A verbatim copy of every record is required, and no pictures should be included.
___ Information supplied ___
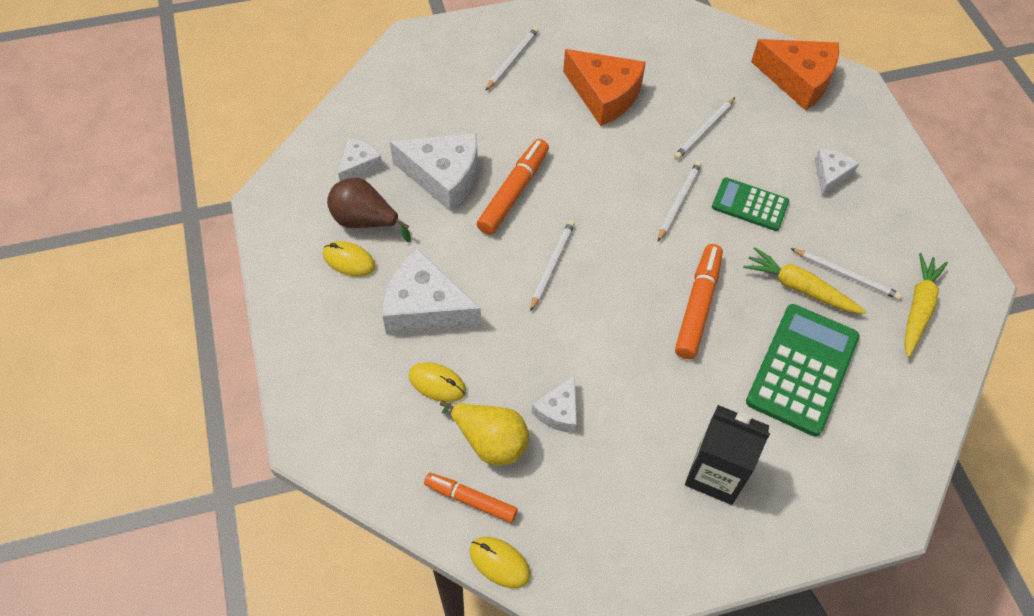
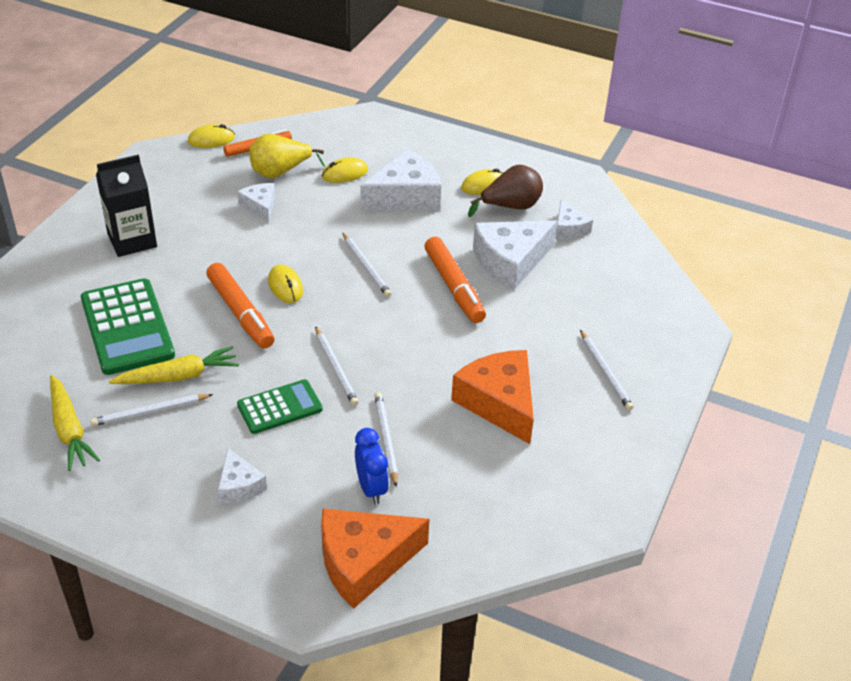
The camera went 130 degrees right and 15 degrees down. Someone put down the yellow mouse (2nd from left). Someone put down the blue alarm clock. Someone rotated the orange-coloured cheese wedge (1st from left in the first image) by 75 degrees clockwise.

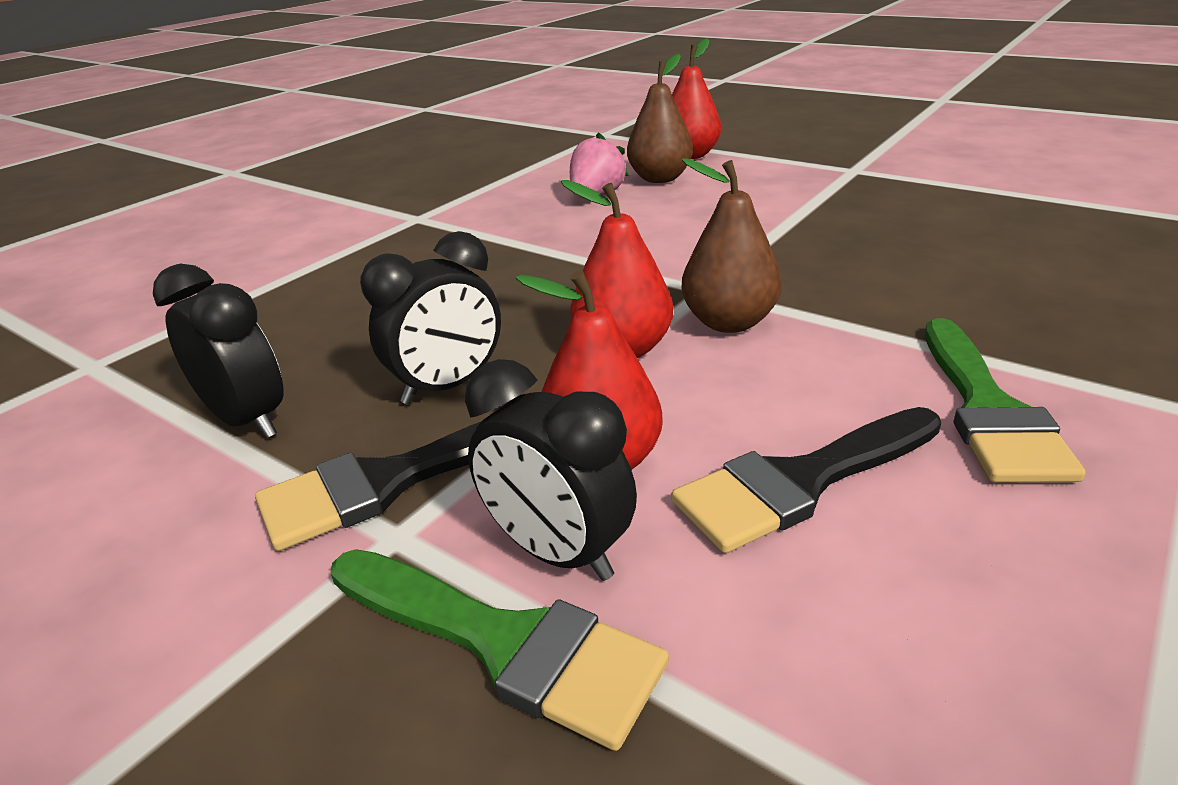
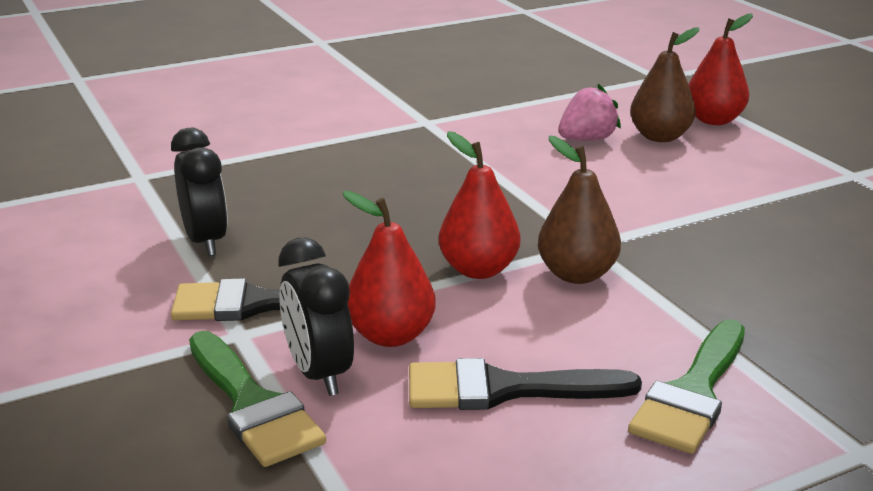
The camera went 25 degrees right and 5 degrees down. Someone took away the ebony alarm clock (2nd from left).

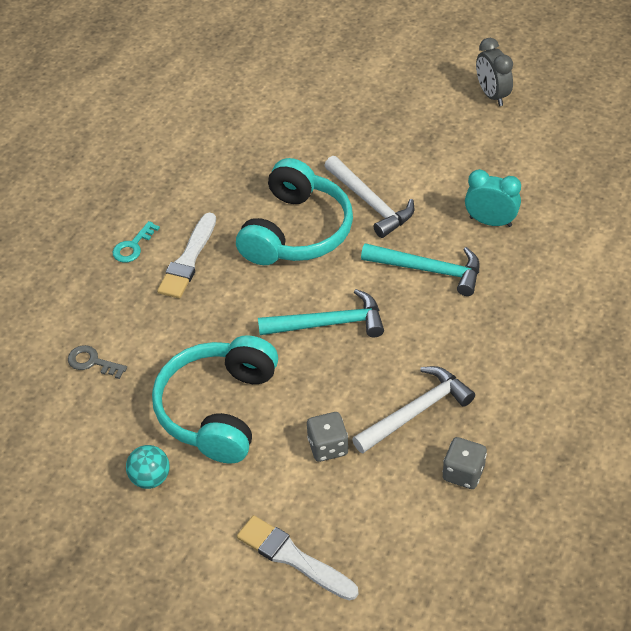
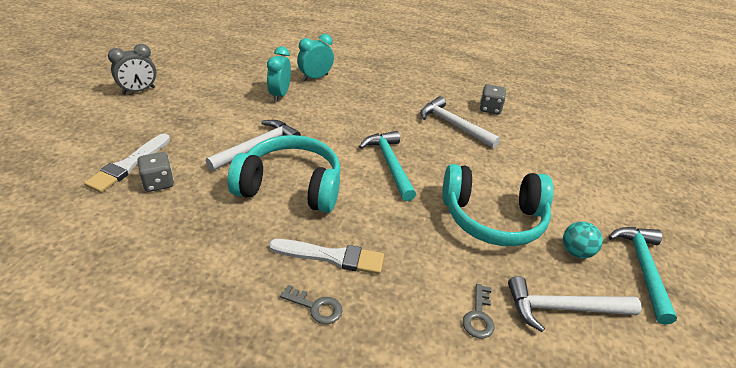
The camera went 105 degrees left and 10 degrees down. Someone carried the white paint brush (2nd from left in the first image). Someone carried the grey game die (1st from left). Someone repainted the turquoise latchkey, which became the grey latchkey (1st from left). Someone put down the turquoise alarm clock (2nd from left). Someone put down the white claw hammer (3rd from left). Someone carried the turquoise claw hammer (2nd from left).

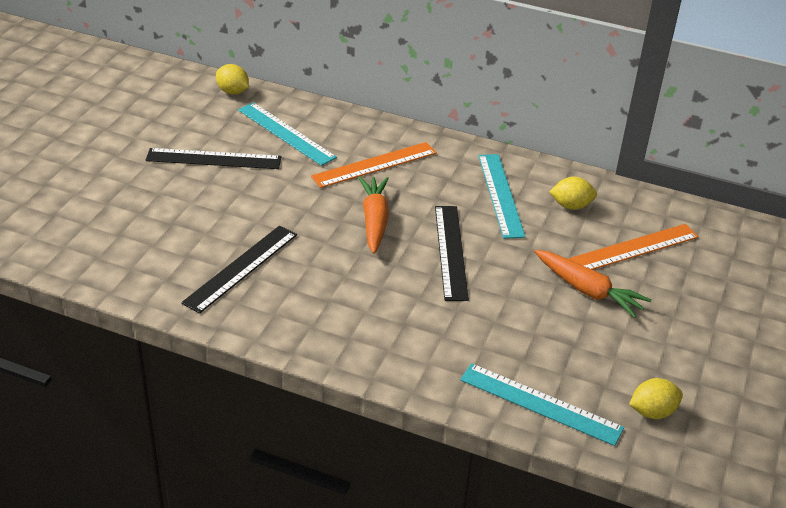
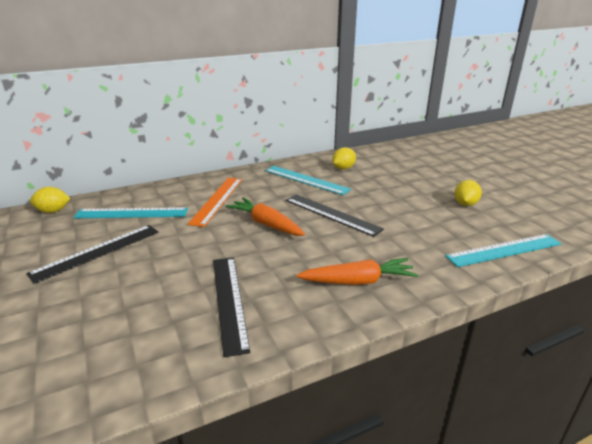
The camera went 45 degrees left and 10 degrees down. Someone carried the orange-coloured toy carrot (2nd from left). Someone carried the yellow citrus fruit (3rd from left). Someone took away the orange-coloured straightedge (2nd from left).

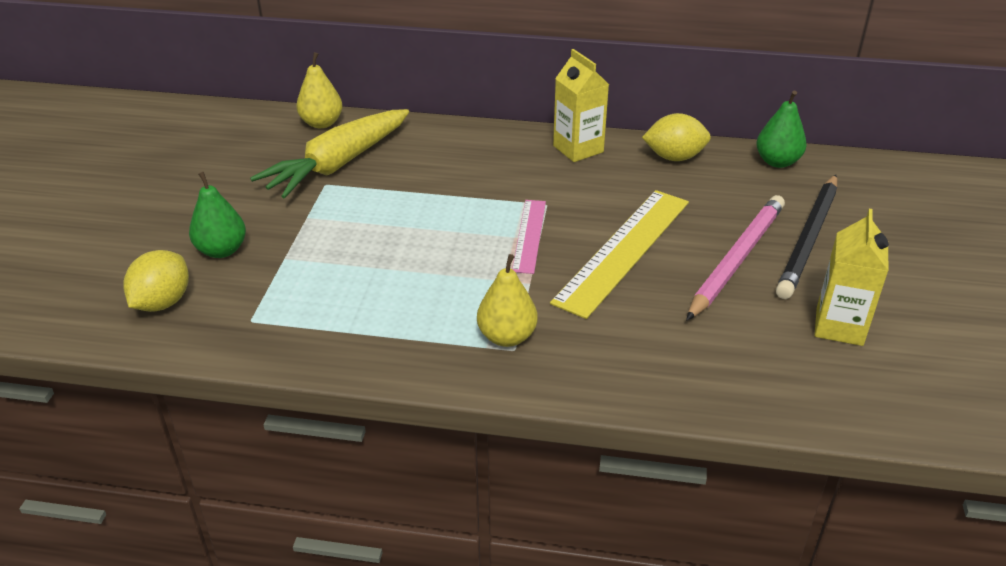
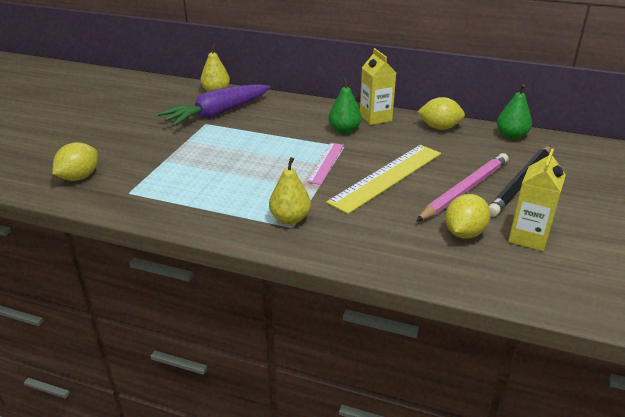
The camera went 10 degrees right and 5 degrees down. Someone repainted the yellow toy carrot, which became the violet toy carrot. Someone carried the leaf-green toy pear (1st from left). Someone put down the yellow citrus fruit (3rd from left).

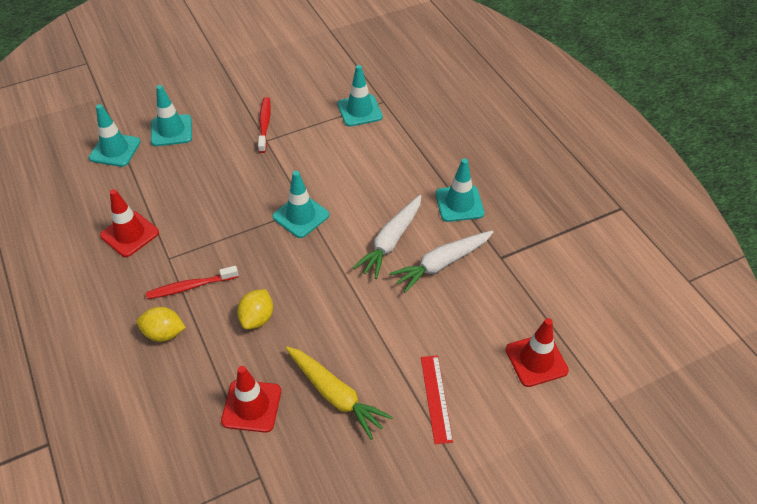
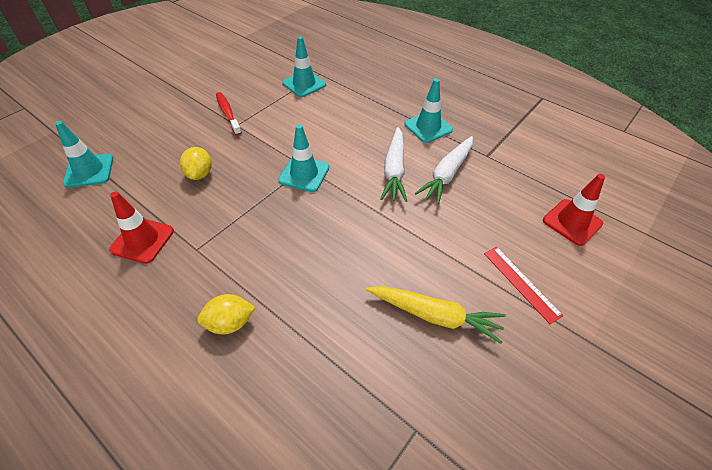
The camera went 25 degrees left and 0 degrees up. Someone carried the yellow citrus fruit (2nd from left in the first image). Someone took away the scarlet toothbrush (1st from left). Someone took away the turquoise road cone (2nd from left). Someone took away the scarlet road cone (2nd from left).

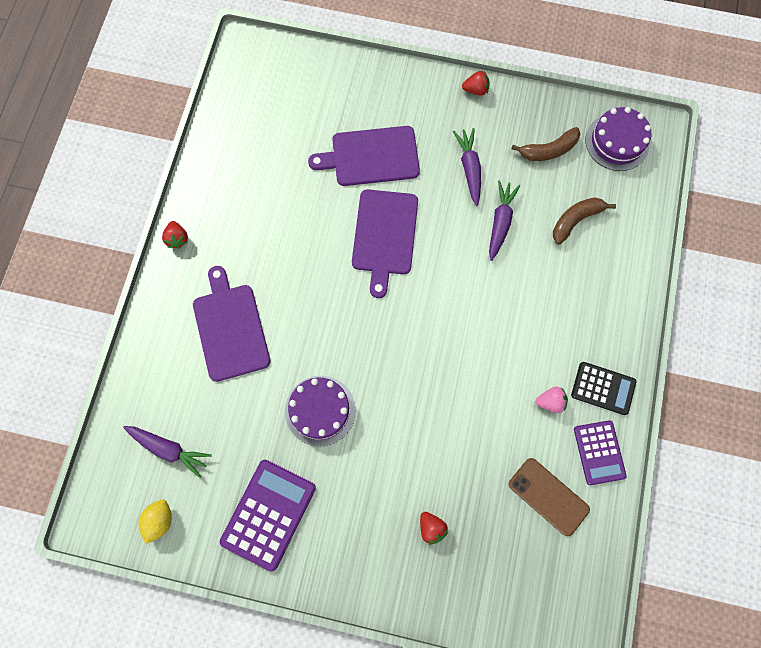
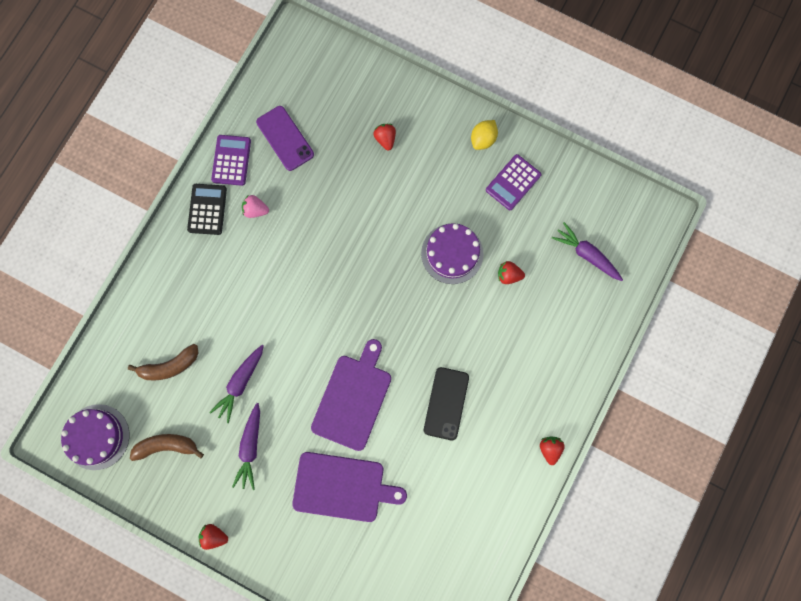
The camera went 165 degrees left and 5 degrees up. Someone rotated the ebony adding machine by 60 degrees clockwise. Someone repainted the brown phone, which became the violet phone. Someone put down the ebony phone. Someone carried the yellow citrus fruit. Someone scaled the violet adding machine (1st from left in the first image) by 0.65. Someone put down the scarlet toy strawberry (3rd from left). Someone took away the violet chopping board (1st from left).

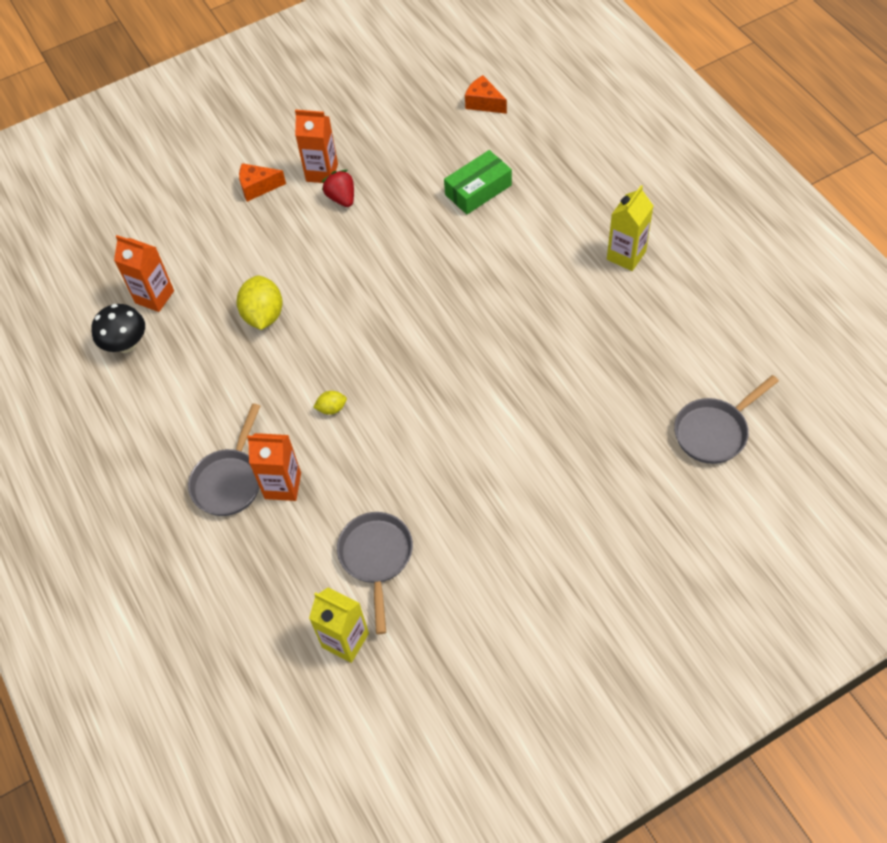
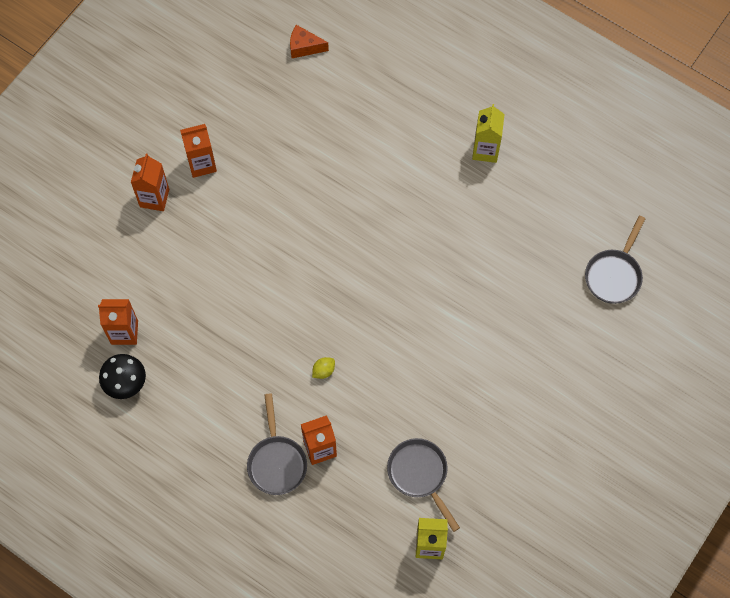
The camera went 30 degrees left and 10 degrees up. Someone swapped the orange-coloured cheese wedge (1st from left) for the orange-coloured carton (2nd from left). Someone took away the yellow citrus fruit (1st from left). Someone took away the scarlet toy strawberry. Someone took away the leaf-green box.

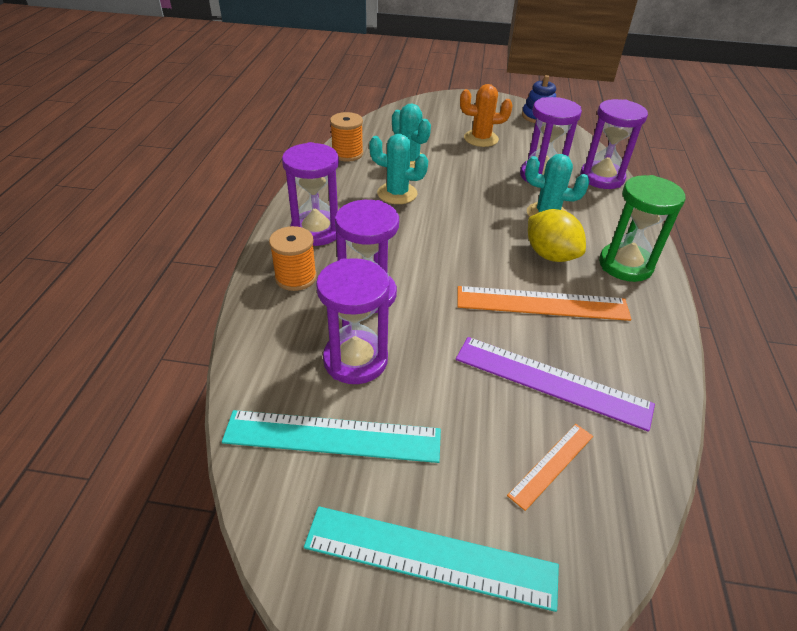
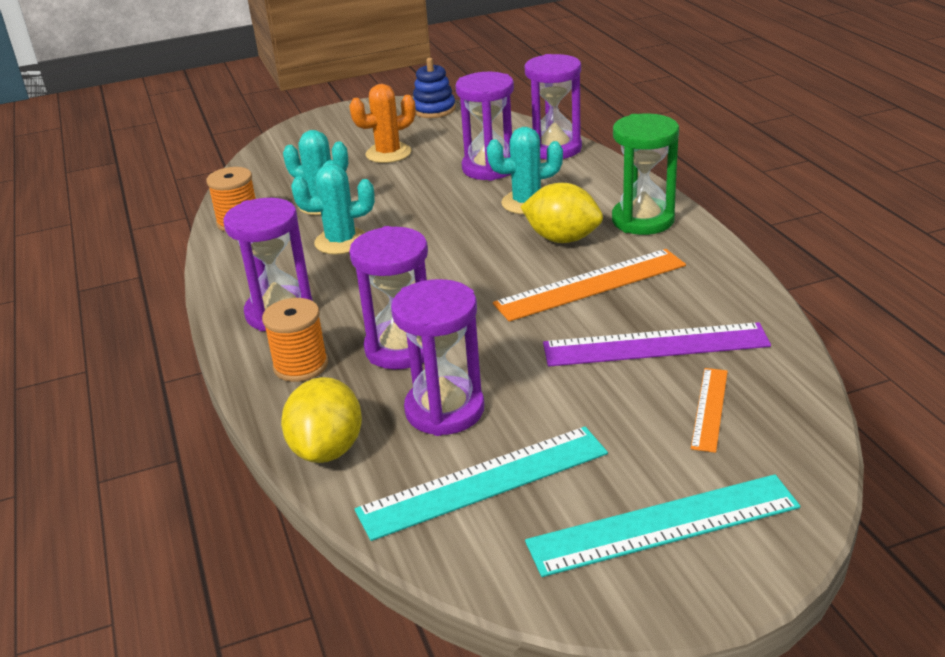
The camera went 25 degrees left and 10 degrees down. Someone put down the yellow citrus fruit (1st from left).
___
■ Answer to this exercise
The camera went 130 degrees right and 15 degrees down. Someone put down the yellow mouse (2nd from left). Someone put down the blue alarm clock. Someone rotated the orange-coloured cheese wedge (1st from left in the first image) by 75 degrees clockwise.

The camera went 25 degrees right and 5 degrees down. Someone took away the ebony alarm clock (2nd from left).

The camera went 105 degrees left and 10 degrees down. Someone carried the white paint brush (2nd from left in the first image). Someone carried the grey game die (1st from left). Someone repainted the turquoise latchkey, which became the grey latchkey (1st from left). Someone put down the turquoise alarm clock (2nd from left). Someone put down the white claw hammer (3rd from left). Someone carried the turquoise claw hammer (2nd from left).

The camera went 45 degrees left and 10 degrees down. Someone carried the orange-coloured toy carrot (2nd from left). Someone carried the yellow citrus fruit (3rd from left). Someone took away the orange-coloured straightedge (2nd from left).

The camera went 10 degrees right and 5 degrees down. Someone repainted the yellow toy carrot, which became the violet toy carrot. Someone carried the leaf-green toy pear (1st from left). Someone put down the yellow citrus fruit (3rd from left).

The camera went 25 degrees left and 0 degrees up. Someone carried the yellow citrus fruit (2nd from left in the first image). Someone took away the scarlet toothbrush (1st from left). Someone took away the turquoise road cone (2nd from left). Someone took away the scarlet road cone (2nd from left).

The camera went 165 degrees left and 5 degrees up. Someone rotated the ebony adding machine by 60 degrees clockwise. Someone repainted the brown phone, which became the violet phone. Someone put down the ebony phone. Someone carried the yellow citrus fruit. Someone scaled the violet adding machine (1st from left in the first image) by 0.65. Someone put down the scarlet toy strawberry (3rd from left). Someone took away the violet chopping board (1st from left).

The camera went 30 degrees left and 10 degrees up. Someone swapped the orange-coloured cheese wedge (1st from left) for the orange-coloured carton (2nd from left). Someone took away the yellow citrus fruit (1st from left). Someone took away the scarlet toy strawberry. Someone took away the leaf-green box.

The camera went 25 degrees left and 10 degrees down. Someone put down the yellow citrus fruit (1st from left).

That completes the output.